What you have to do: Reply with exactly the lines from the one that contains "tan 1x1 cone [511,128,566,217]" through the last line of the records below, and with no other lines.

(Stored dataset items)
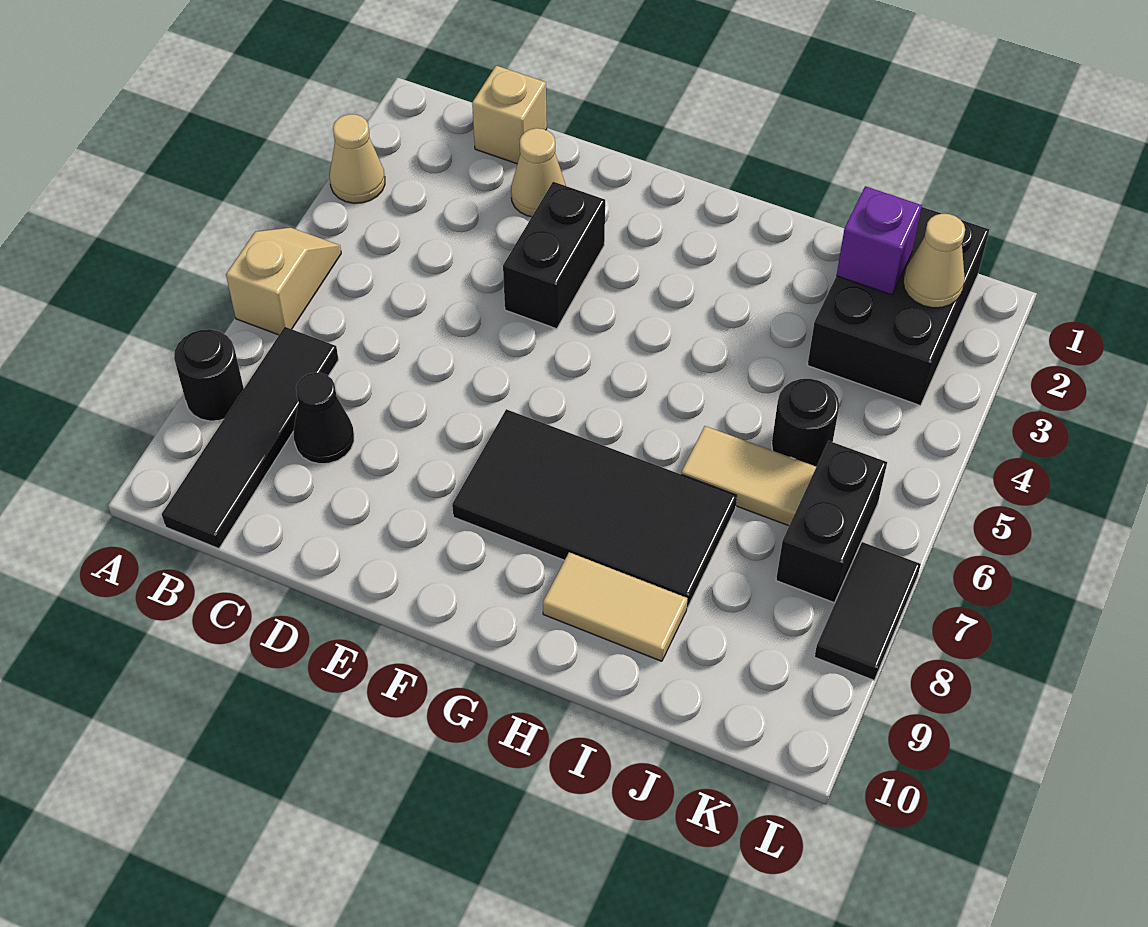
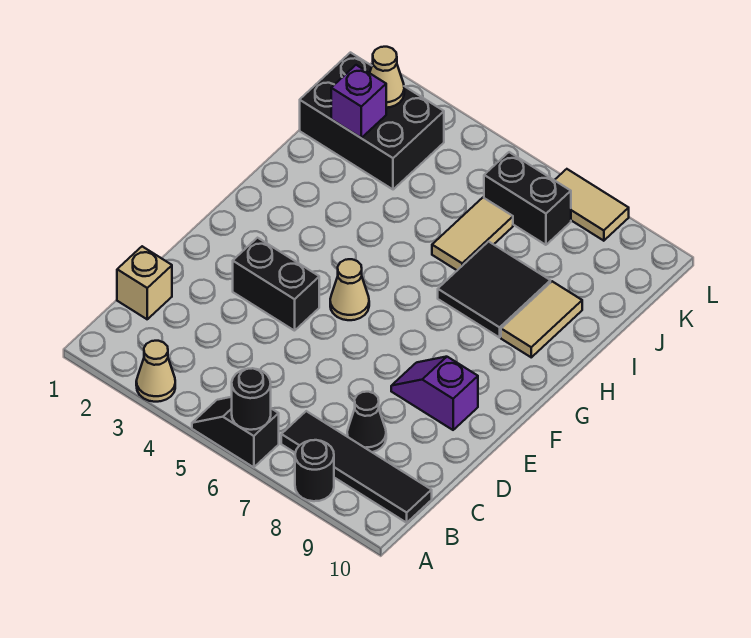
tan 1x2 slope [226,227,341,335] -> black 1x2 slope [192,397,279,467]
tan 1x1 cone [511,128,566,217] -> tan 1x1 cone moved to [330,259,369,320]
none -> purple 1x2 slope [391,357,478,430]
black 2x4 tile [452,409,737,608] -> black 2x2 tile [438,242,550,338]
black 1x1 round brick [772,379,839,467] -> black 1x1 round brick moved to [232,368,271,430]
black 1x2 tile [814,542,921,680] -> tan 1x2 tile [555,169,629,241]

Written response:
tan 1x1 cone [511,128,566,217] -> tan 1x1 cone moved to [330,259,369,320]
none -> purple 1x2 slope [391,357,478,430]
black 2x4 tile [452,409,737,608] -> black 2x2 tile [438,242,550,338]
black 1x1 round brick [772,379,839,467] -> black 1x1 round brick moved to [232,368,271,430]
black 1x2 tile [814,542,921,680] -> tan 1x2 tile [555,169,629,241]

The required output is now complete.